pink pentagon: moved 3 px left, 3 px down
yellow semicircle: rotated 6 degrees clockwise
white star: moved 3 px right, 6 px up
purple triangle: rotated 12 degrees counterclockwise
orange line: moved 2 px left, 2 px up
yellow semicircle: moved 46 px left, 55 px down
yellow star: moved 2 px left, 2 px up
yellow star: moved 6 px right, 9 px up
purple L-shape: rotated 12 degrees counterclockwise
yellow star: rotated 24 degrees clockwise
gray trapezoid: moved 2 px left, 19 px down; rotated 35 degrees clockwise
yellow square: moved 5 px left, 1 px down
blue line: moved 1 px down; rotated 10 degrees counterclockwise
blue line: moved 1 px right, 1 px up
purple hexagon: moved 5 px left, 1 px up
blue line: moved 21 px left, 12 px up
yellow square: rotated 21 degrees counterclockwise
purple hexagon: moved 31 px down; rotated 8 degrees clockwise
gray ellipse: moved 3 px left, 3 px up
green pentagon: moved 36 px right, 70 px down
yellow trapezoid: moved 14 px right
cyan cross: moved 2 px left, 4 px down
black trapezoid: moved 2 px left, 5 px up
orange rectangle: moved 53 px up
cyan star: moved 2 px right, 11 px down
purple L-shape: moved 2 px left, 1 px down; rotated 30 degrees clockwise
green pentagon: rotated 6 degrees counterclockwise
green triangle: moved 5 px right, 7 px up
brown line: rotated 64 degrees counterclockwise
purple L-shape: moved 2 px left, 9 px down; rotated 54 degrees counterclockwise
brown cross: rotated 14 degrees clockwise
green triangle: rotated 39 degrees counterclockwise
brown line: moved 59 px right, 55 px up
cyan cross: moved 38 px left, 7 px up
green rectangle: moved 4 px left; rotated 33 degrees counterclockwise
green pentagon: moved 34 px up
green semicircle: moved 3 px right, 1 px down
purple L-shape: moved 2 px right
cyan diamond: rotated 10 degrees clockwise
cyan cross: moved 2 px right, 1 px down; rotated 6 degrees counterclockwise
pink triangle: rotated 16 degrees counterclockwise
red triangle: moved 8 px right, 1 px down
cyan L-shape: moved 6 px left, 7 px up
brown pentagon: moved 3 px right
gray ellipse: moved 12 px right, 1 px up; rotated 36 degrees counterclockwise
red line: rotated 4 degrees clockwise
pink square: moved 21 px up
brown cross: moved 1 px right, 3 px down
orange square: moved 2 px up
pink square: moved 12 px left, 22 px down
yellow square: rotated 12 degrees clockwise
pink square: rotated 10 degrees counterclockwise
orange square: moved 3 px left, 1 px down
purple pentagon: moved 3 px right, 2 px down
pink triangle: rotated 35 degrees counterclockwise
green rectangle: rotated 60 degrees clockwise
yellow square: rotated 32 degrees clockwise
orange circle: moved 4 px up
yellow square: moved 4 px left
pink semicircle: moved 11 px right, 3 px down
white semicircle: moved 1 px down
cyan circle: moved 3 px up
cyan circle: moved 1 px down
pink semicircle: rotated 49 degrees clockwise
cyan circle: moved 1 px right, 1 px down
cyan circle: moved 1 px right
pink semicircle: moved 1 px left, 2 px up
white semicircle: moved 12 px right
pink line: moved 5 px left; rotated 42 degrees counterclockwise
────────
- **Task details**
Can you copy out all of the data above, line by line, with nothing changed?

- **Task output**
pink pentagon: moved 3 px left, 3 px down
yellow semicircle: rotated 6 degrees clockwise
white star: moved 3 px right, 6 px up
purple triangle: rotated 12 degrees counterclockwise
orange line: moved 2 px left, 2 px up
yellow semicircle: moved 46 px left, 55 px down
yellow star: moved 2 px left, 2 px up
yellow star: moved 6 px right, 9 px up
purple L-shape: rotated 12 degrees counterclockwise
yellow star: rotated 24 degrees clockwise
gray trapezoid: moved 2 px left, 19 px down; rotated 35 degrees clockwise
yellow square: moved 5 px left, 1 px down
blue line: moved 1 px down; rotated 10 degrees counterclockwise
blue line: moved 1 px right, 1 px up
purple hexagon: moved 5 px left, 1 px up
blue line: moved 21 px left, 12 px up
yellow square: rotated 21 degrees counterclockwise
purple hexagon: moved 31 px down; rotated 8 degrees clockwise
gray ellipse: moved 3 px left, 3 px up
green pentagon: moved 36 px right, 70 px down
yellow trapezoid: moved 14 px right
cyan cross: moved 2 px left, 4 px down
black trapezoid: moved 2 px left, 5 px up
orange rectangle: moved 53 px up
cyan star: moved 2 px right, 11 px down
purple L-shape: moved 2 px left, 1 px down; rotated 30 degrees clockwise
green pentagon: rotated 6 degrees counterclockwise
green triangle: moved 5 px right, 7 px up
brown line: rotated 64 degrees counterclockwise
purple L-shape: moved 2 px left, 9 px down; rotated 54 degrees counterclockwise
brown cross: rotated 14 degrees clockwise
green triangle: rotated 39 degrees counterclockwise
brown line: moved 59 px right, 55 px up
cyan cross: moved 38 px left, 7 px up
green rectangle: moved 4 px left; rotated 33 degrees counterclockwise
green pentagon: moved 34 px up
green semicircle: moved 3 px right, 1 px down
purple L-shape: moved 2 px right
cyan diamond: rotated 10 degrees clockwise
cyan cross: moved 2 px right, 1 px down; rotated 6 degrees counterclockwise
pink triangle: rotated 16 degrees counterclockwise
red triangle: moved 8 px right, 1 px down
cyan L-shape: moved 6 px left, 7 px up
brown pentagon: moved 3 px right
gray ellipse: moved 12 px right, 1 px up; rotated 36 degrees counterclockwise
red line: rotated 4 degrees clockwise
pink square: moved 21 px up
brown cross: moved 1 px right, 3 px down
orange square: moved 2 px up
pink square: moved 12 px left, 22 px down
yellow square: rotated 12 degrees clockwise
pink square: rotated 10 degrees counterclockwise
orange square: moved 3 px left, 1 px down
purple pentagon: moved 3 px right, 2 px down
pink triangle: rotated 35 degrees counterclockwise
green rectangle: rotated 60 degrees clockwise
yellow square: rotated 32 degrees clockwise
orange circle: moved 4 px up
yellow square: moved 4 px left
pink semicircle: moved 11 px right, 3 px down
white semicircle: moved 1 px down
cyan circle: moved 3 px up
cyan circle: moved 1 px down
pink semicircle: rotated 49 degrees clockwise
cyan circle: moved 1 px right, 1 px down
cyan circle: moved 1 px right
pink semicircle: moved 1 px left, 2 px up
white semicircle: moved 12 px right
pink line: moved 5 px left; rotated 42 degrees counterclockwise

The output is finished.